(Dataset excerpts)
------------------------------------------------------------

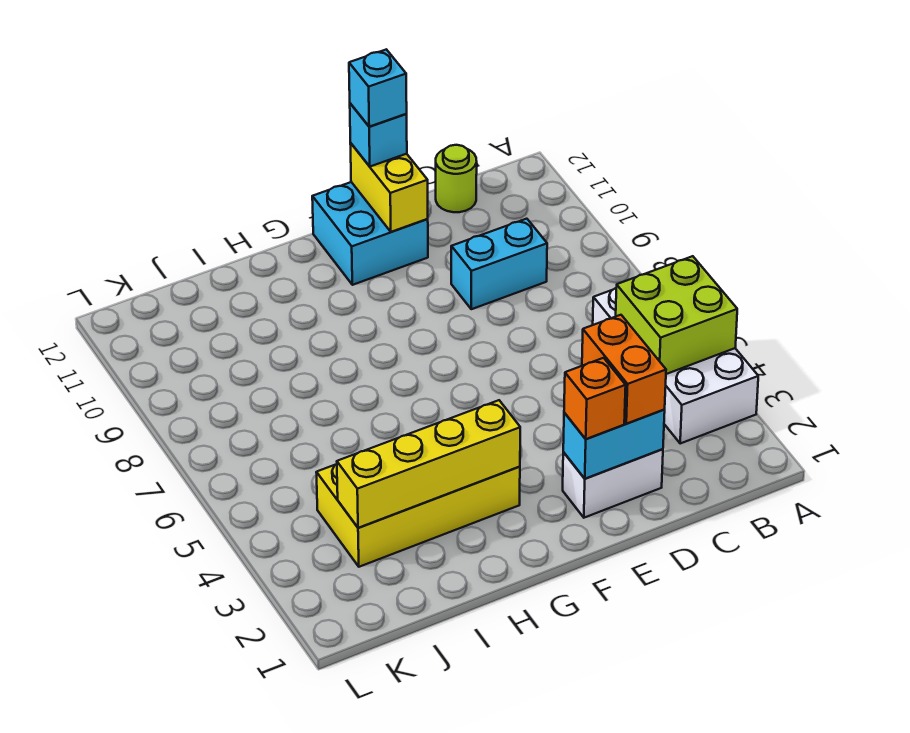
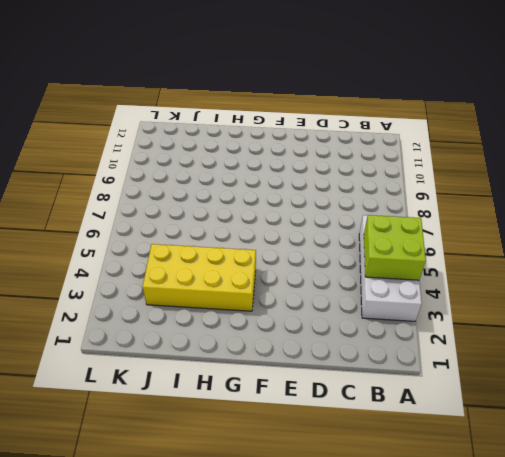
none -> cyan brick C9:D9 level 1
none -> lime round brick C12 level 1
none -> white brick D2:E2 level 1

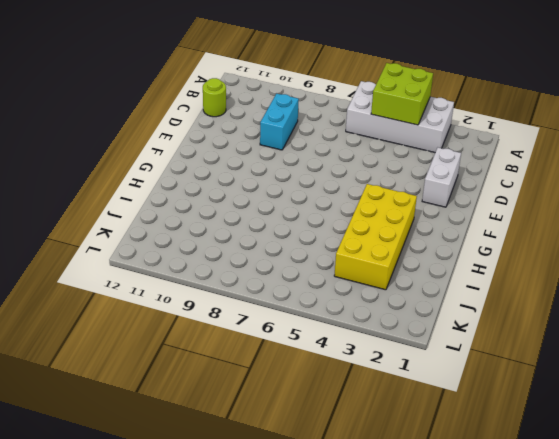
none -> cyan brick E11:F12 level 1
none -> cyan brick D2:E2 level 2
none -> yellow brick E11:E12 level 2

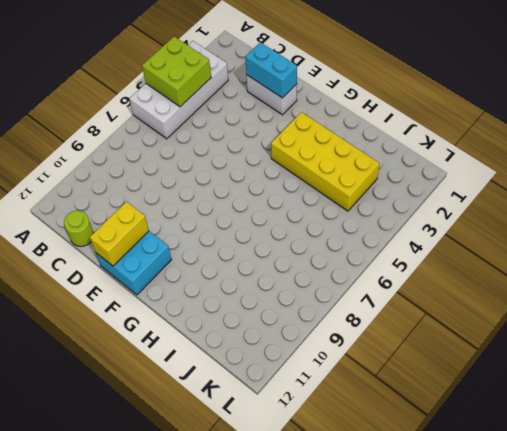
none -> cyan brick C9:D9 level 1
none -> yellow brick G3:J3 level 2
none -> orange brick D2:D3 level 3

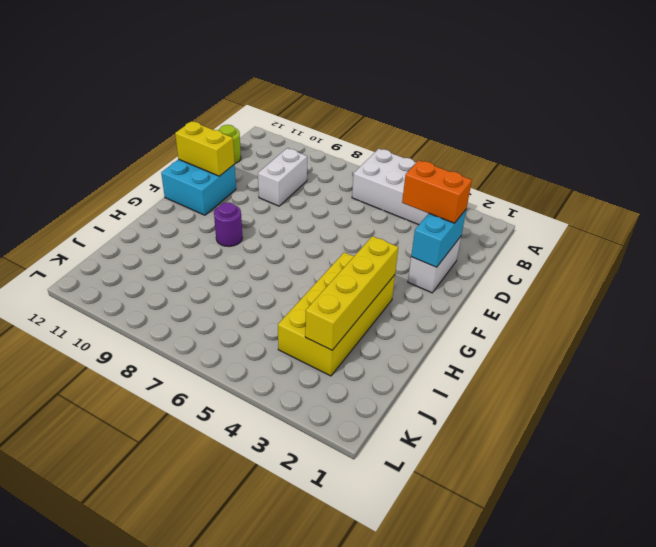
white brick C9:D9 level 1 -> cyan brick C9:D9 level 1
purple round brick G9 level 1 -> none
none -> lime brick A4:B5 level 2
none -> orange brick E2 level 3
none -> cyan brick E12 level 3

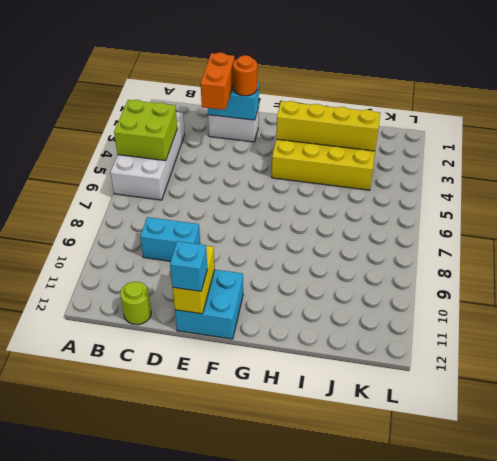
orange round brick E2 level 3 -> orange brick E2 level 3
none -> cyan brick E12 level 4

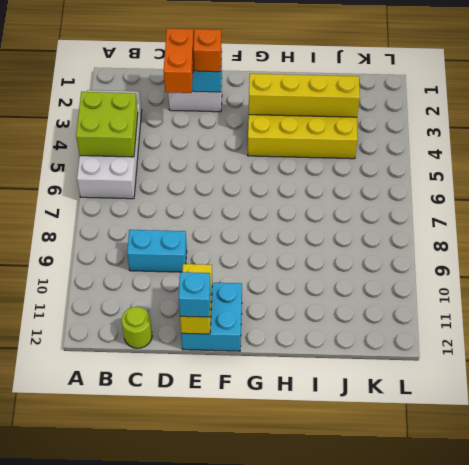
none -> cyan brick E12 level 4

------------------------------------------------------------

§ **What you have to do**:
Say how many lines of the data include the word "orange". Respond with the number alone.

§ **Task answer**:
3